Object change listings
..........

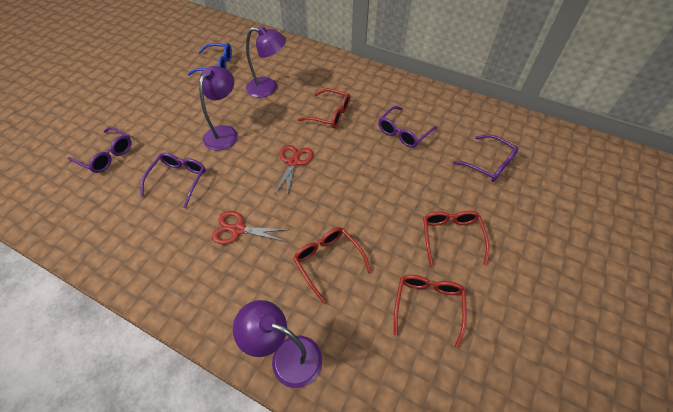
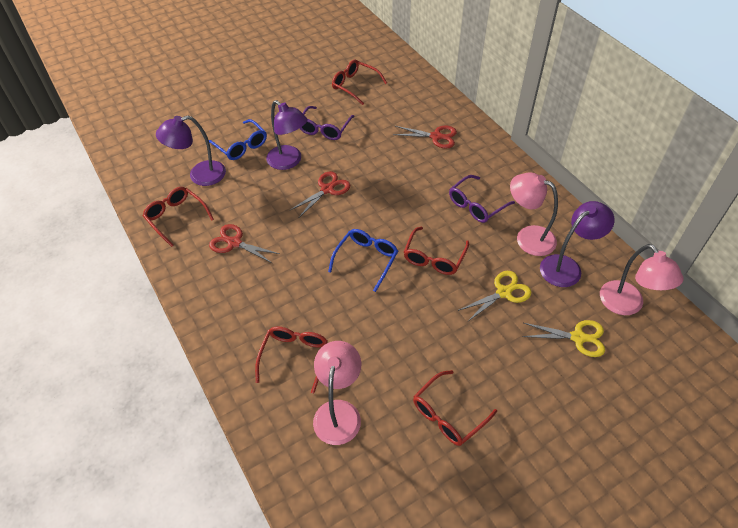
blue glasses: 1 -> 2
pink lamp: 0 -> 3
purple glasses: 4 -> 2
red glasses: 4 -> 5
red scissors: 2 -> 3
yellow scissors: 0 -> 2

..........

Task details: Extract each line from the entries above that contains the string "glasses".

Written solution:
blue glasses: 1 -> 2
purple glasses: 4 -> 2
red glasses: 4 -> 5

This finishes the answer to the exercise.